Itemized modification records
<<<<
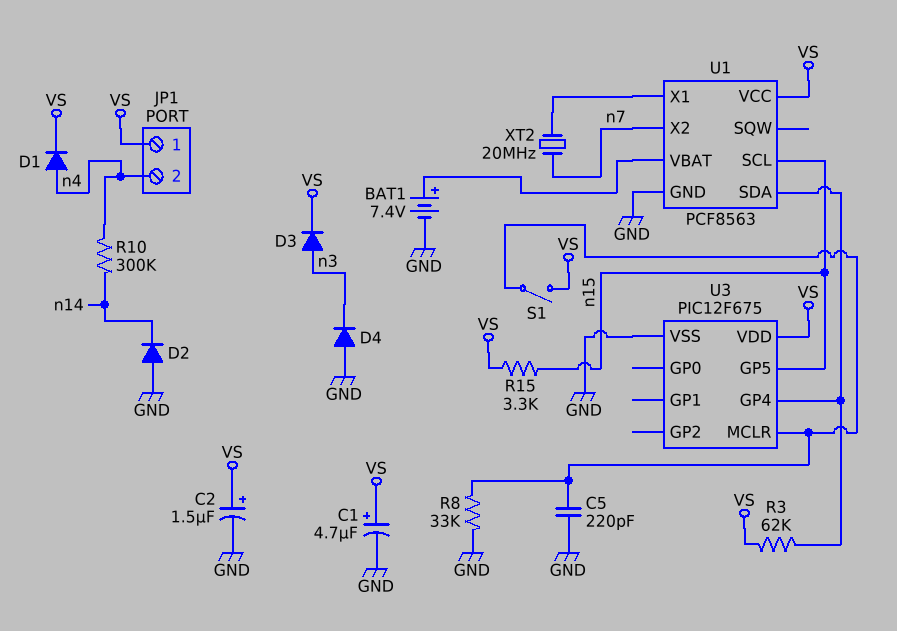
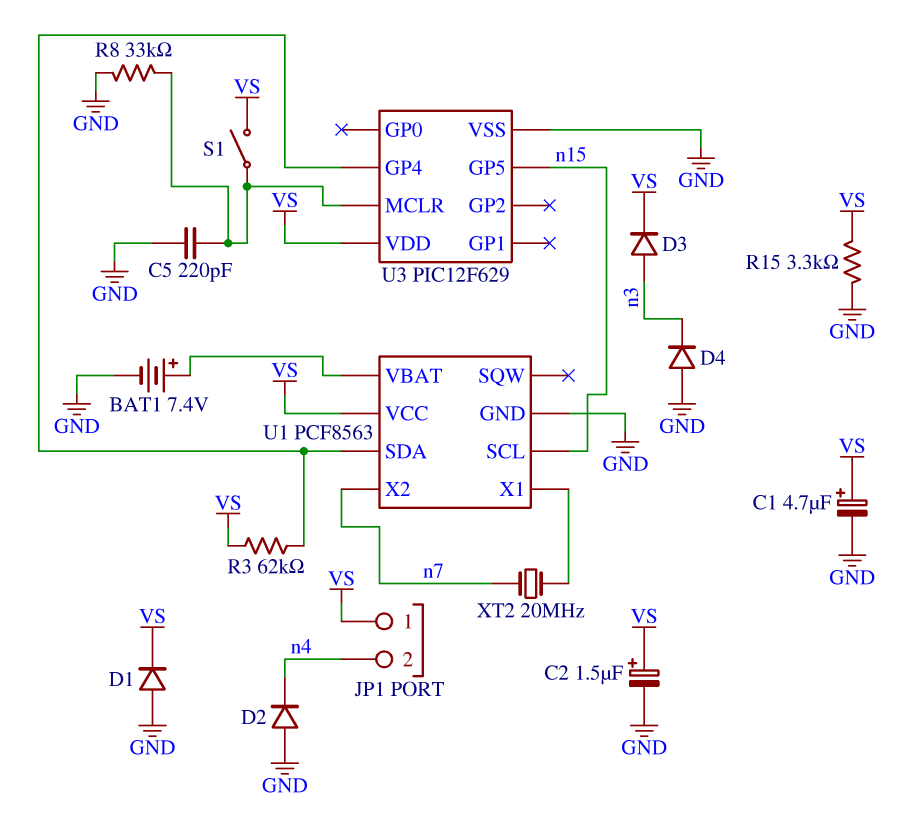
D1: diode (A n4, K VS) -> diode (A GND, K VS)
D2: diode (A GND, K n14) -> diode (A GND, K n4)
R10: 300k (n4, n14) -> none
R15: 3.3k (VS, n15) -> 3.3k (GND, VS)
U3: PIC12F675 -> PIC12F629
>>>>
WHAT YOU NEED TO DO:
Quote every record above exactly, leaving out any pictures.

COMPLETED EXERCISE:
D1: diode (A n4, K VS) -> diode (A GND, K VS)
D2: diode (A GND, K n14) -> diode (A GND, K n4)
R10: 300k (n4, n14) -> none
R15: 3.3k (VS, n15) -> 3.3k (GND, VS)
U3: PIC12F675 -> PIC12F629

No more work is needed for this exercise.